Only the number is requested. Tally the lines of the data that hold the string "gained".

Before-and-after object listings
^^^^^^^^^^^^^^^^
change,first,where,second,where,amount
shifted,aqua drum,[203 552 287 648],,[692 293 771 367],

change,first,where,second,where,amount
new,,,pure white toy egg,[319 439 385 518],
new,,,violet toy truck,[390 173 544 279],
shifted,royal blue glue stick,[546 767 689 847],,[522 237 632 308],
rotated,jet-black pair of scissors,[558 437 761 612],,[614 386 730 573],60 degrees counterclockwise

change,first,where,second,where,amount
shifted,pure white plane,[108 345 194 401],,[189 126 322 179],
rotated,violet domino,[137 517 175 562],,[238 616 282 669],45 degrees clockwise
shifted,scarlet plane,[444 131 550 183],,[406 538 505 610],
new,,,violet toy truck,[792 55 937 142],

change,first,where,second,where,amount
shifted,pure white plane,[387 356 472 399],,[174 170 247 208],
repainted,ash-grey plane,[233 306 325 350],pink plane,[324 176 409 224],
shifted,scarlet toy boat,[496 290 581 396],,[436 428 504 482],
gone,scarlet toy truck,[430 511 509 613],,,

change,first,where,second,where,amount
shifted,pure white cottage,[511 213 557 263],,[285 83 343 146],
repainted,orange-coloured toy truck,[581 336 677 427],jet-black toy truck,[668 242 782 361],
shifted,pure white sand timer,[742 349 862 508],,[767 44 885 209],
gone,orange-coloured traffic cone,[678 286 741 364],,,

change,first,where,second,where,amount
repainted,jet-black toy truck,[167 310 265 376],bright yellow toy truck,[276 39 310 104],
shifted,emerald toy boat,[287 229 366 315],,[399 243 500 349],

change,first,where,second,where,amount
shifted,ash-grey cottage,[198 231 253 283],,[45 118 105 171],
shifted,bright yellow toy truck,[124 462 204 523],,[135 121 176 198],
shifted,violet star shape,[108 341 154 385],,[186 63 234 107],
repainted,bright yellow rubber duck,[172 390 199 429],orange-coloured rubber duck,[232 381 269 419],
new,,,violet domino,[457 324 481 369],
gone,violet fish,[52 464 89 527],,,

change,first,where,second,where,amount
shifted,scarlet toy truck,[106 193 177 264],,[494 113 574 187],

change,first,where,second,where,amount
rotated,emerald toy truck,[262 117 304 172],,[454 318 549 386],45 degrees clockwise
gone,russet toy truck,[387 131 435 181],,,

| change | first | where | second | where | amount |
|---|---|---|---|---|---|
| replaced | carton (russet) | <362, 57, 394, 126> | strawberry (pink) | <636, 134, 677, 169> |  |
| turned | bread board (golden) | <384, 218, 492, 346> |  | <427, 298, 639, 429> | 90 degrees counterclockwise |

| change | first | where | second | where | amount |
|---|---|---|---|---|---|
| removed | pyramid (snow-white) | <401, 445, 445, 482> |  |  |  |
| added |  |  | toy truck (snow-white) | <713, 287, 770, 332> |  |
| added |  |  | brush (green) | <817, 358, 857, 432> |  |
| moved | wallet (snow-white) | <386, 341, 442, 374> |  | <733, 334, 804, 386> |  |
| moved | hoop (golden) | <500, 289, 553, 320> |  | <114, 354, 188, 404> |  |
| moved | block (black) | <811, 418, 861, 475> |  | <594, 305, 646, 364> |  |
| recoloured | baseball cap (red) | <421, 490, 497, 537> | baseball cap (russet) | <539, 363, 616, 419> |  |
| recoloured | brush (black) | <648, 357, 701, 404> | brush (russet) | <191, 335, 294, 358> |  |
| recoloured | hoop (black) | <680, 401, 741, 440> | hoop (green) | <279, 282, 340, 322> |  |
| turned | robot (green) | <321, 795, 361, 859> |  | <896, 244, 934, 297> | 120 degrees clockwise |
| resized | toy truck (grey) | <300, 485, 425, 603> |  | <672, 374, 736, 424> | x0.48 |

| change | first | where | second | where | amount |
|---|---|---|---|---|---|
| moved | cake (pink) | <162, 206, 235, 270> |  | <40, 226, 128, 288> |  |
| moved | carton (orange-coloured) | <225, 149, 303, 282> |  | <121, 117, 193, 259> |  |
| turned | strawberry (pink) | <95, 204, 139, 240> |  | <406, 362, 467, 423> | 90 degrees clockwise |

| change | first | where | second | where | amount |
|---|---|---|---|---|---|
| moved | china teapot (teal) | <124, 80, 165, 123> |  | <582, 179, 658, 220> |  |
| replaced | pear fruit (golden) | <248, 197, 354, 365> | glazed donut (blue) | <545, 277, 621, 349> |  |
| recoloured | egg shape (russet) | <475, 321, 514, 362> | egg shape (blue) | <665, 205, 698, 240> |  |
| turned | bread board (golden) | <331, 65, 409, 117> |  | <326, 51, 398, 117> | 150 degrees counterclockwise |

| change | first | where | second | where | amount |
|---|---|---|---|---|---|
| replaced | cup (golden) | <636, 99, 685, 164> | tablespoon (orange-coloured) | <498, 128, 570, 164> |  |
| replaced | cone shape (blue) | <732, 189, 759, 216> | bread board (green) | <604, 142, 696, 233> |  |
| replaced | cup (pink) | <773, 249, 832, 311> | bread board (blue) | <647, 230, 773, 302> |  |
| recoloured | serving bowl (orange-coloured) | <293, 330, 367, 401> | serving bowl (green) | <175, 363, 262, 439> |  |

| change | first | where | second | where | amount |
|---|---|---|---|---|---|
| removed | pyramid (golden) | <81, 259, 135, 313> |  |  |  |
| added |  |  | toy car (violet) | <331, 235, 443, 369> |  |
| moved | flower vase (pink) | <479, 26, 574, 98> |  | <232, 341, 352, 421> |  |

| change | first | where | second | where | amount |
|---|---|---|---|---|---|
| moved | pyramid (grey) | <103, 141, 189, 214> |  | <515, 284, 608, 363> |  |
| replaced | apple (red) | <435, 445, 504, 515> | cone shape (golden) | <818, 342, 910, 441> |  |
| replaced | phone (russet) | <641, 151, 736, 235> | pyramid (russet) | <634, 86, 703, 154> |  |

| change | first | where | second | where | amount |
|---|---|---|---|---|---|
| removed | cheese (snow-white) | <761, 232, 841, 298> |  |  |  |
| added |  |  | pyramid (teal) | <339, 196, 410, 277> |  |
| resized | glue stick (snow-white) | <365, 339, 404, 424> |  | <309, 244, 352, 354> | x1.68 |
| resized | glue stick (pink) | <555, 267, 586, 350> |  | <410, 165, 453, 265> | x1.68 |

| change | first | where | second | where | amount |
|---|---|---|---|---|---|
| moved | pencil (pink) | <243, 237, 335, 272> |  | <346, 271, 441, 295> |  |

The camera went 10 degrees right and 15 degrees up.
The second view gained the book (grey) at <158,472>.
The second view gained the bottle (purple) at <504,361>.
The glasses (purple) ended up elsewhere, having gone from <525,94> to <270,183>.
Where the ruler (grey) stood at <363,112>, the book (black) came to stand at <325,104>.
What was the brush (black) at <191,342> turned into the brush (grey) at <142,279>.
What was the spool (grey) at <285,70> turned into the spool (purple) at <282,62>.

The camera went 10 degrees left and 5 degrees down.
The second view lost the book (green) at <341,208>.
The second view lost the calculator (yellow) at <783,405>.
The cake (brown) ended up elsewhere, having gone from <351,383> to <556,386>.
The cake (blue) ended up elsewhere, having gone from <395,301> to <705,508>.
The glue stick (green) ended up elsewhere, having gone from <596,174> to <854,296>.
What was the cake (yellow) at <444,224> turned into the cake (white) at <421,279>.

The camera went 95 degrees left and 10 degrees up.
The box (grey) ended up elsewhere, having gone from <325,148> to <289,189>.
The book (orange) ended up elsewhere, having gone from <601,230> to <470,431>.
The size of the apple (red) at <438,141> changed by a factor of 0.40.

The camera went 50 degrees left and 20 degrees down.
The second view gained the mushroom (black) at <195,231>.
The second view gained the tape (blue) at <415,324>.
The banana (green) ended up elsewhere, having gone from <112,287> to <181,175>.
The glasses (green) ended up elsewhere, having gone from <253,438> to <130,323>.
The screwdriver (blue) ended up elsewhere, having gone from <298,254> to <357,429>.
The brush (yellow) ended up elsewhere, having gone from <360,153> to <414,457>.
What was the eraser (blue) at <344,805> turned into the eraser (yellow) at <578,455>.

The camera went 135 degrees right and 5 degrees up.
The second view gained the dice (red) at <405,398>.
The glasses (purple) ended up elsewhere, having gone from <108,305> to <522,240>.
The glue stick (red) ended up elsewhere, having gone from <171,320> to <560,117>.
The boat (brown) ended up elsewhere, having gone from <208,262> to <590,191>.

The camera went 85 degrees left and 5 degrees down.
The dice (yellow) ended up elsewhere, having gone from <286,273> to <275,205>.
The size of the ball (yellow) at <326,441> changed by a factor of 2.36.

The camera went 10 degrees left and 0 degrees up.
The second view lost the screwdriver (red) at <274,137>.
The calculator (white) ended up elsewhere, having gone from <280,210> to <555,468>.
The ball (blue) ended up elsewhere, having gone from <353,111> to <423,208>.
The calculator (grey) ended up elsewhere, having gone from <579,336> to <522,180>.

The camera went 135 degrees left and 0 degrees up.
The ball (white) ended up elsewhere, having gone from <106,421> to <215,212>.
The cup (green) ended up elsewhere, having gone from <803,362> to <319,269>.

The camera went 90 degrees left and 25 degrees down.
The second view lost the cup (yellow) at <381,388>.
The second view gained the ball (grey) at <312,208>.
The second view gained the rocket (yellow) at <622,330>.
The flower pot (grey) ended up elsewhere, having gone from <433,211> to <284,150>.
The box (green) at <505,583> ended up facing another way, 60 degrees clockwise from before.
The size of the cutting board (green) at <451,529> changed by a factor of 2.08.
^^^^^^^^^^^^^^^^
* Your solution
7